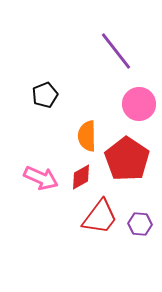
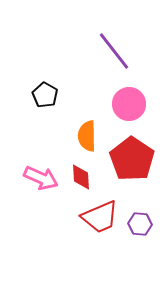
purple line: moved 2 px left
black pentagon: rotated 20 degrees counterclockwise
pink circle: moved 10 px left
red pentagon: moved 5 px right
red diamond: rotated 64 degrees counterclockwise
red trapezoid: rotated 30 degrees clockwise
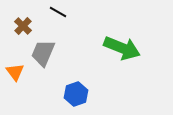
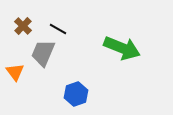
black line: moved 17 px down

──────

— Directions for this task —
Given the listing above, return exactly, and only, the lines from the line with "red diamond: rotated" through its final line, both included, with the pictures removed.

— Finished exercise —
red diamond: rotated 64 degrees counterclockwise
red trapezoid: rotated 30 degrees clockwise
black line: moved 17 px down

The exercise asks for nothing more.